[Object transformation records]
***
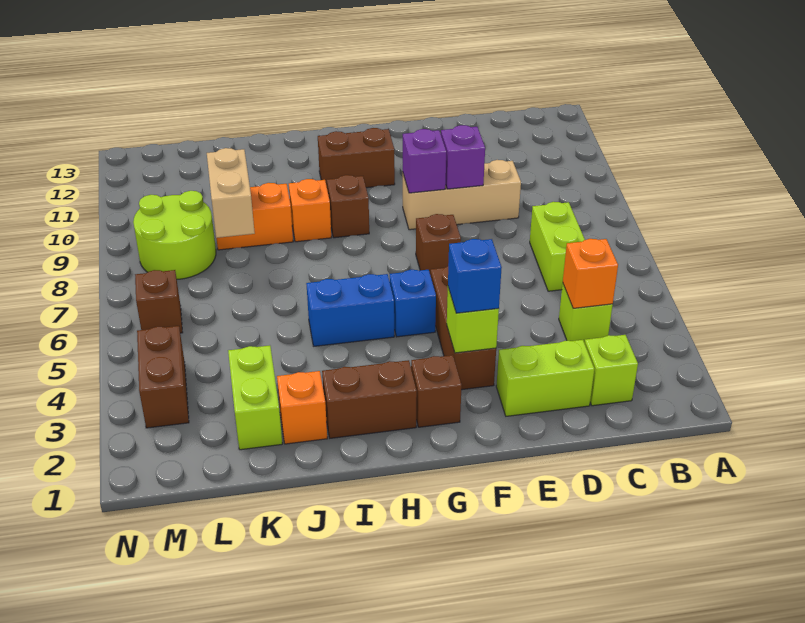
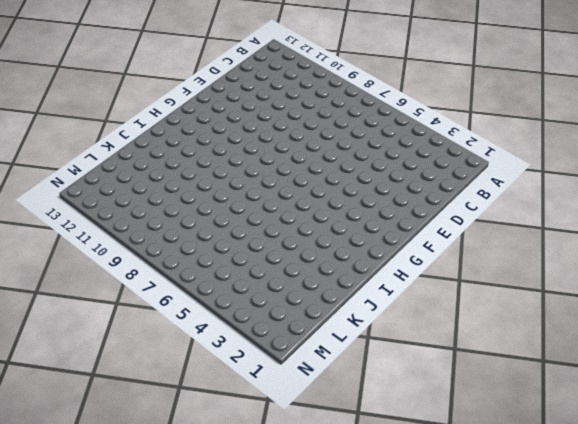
none -> lime brick C2 level 1
none -> lime brick C4 level 1
none -> lime brick C6:C7 level 1

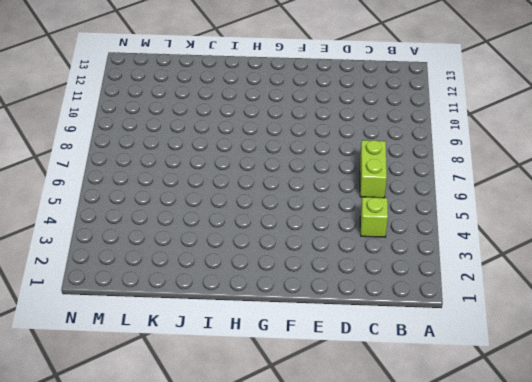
none -> lime brick C2 level 1
none -> lime brick D2:E2 level 1
none -> tan brick D9:F9 level 1

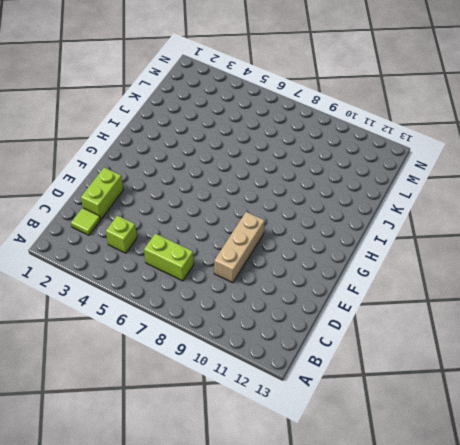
lime tile C2 level 1 -> lime brick C2 level 1
none -> brown brick F3:F5 level 1
none -> brown brick F7 level 1
none -> brown brick G2 level 1

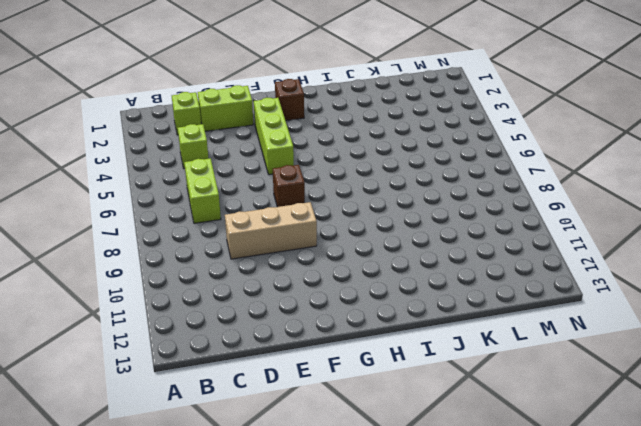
lime brick F3:F5 level 1 -> brown brick F3:F5 level 1
none -> blue brick G5 level 1
none -> brown brick G11:H11 level 1
none -> brown brick H2:I2 level 1

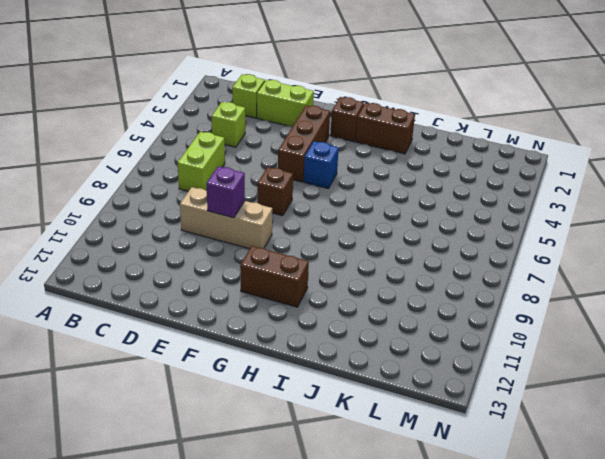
none -> blue brick H5:I5 level 1
none -> brown brick H9 level 1
none -> orange brick I9 level 1

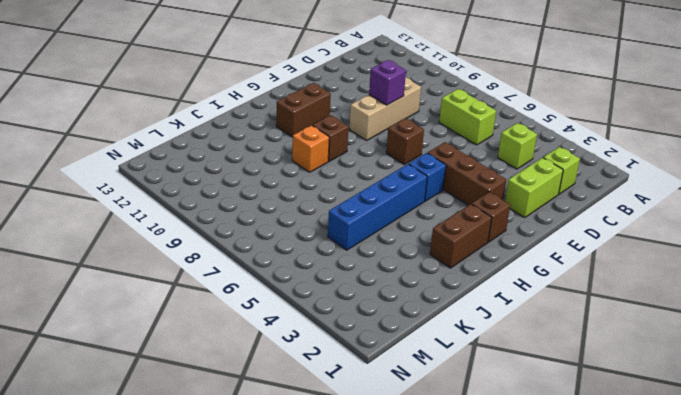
blue brick H5:K5 level 1 -> blue brick H5:I5 level 1
none -> orange brick J2 level 1
none -> orange brick J9:K9 level 1
none -> lime brick K2:K3 level 1

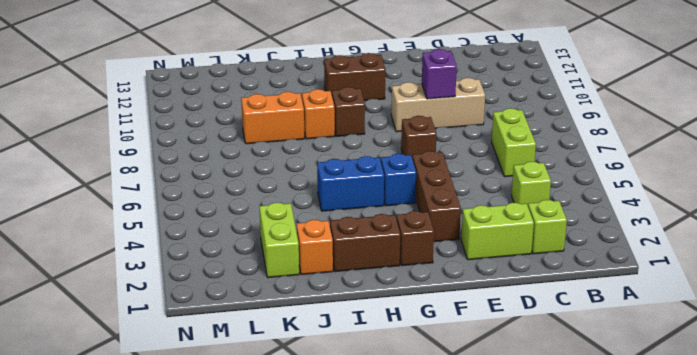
none -> lime round brick L8:M9 level 1
none -> brown brick M3:M4 level 1
none -> brown brick M6 level 1

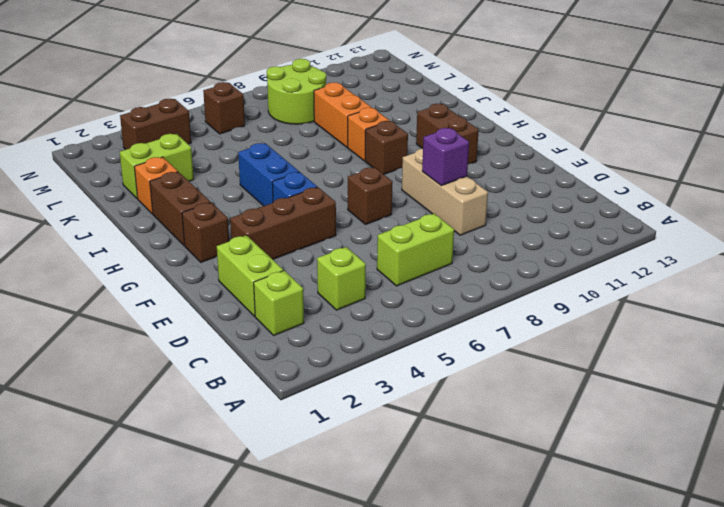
none -> orange brick C4 level 2
none -> lime brick F3 level 2
none -> purple brick F9 level 2

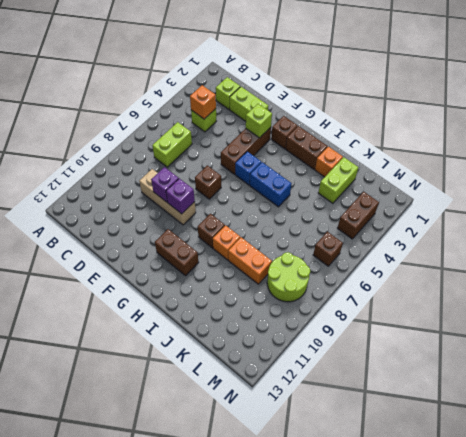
none -> tan brick K8:K9 level 2
none -> blue brick F3 level 3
***
- _WHAT THE EXERCISE ASKS_:
Transcribe exactly the span of lines that opens with the line holding "none -> brown brick F3:F5 level 1" and closes with the last line of the entries above. Omit pictures.

- _RESPONSE FOR THIS EXERCISE_:
none -> brown brick F3:F5 level 1
none -> brown brick F7 level 1
none -> brown brick G2 level 1

lime brick F3:F5 level 1 -> brown brick F3:F5 level 1
none -> blue brick G5 level 1
none -> brown brick G11:H11 level 1
none -> brown brick H2:I2 level 1

none -> blue brick H5:I5 level 1
none -> brown brick H9 level 1
none -> orange brick I9 level 1

blue brick H5:K5 level 1 -> blue brick H5:I5 level 1
none -> orange brick J2 level 1
none -> orange brick J9:K9 level 1
none -> lime brick K2:K3 level 1

none -> lime round brick L8:M9 level 1
none -> brown brick M3:M4 level 1
none -> brown brick M6 level 1

none -> orange brick C4 level 2
none -> lime brick F3 level 2
none -> purple brick F9 level 2

none -> tan brick K8:K9 level 2
none -> blue brick F3 level 3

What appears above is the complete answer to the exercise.